■ **EXERCISE DETAILS**
Could you print each entry below verbatim while omitting the pictures?
(Beginning of RECORDS TO USE)
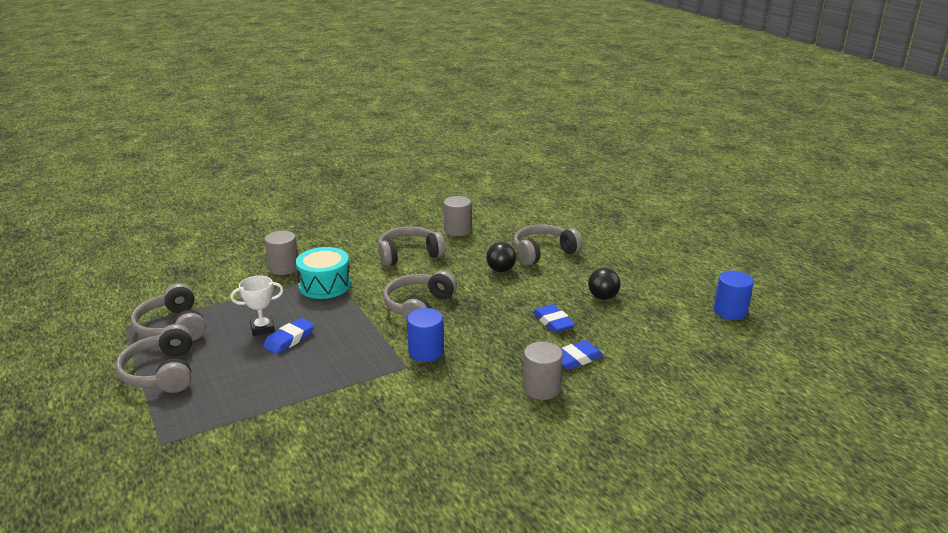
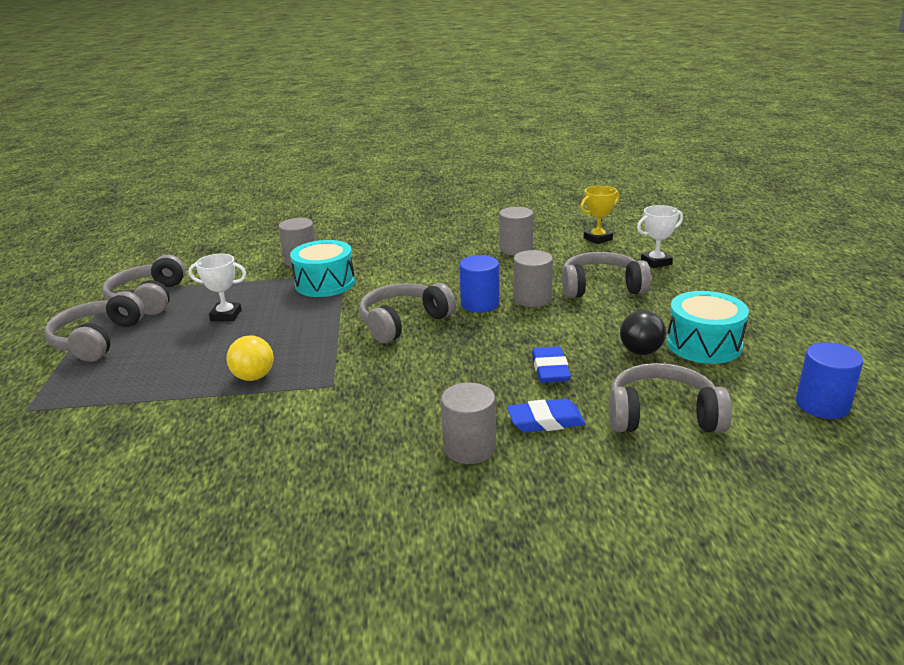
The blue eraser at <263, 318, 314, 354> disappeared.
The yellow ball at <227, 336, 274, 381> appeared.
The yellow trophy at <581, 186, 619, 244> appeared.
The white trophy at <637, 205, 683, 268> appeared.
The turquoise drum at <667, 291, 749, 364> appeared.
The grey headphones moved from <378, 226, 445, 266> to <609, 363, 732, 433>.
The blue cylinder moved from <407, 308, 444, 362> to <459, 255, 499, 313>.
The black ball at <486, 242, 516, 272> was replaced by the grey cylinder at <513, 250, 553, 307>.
(End of RECORDS TO USE)
■ **EXERCISE SOLUTION**
The blue eraser at <263, 318, 314, 354> disappeared.
The yellow ball at <227, 336, 274, 381> appeared.
The yellow trophy at <581, 186, 619, 244> appeared.
The white trophy at <637, 205, 683, 268> appeared.
The turquoise drum at <667, 291, 749, 364> appeared.
The grey headphones moved from <378, 226, 445, 266> to <609, 363, 732, 433>.
The blue cylinder moved from <407, 308, 444, 362> to <459, 255, 499, 313>.
The black ball at <486, 242, 516, 272> was replaced by the grey cylinder at <513, 250, 553, 307>.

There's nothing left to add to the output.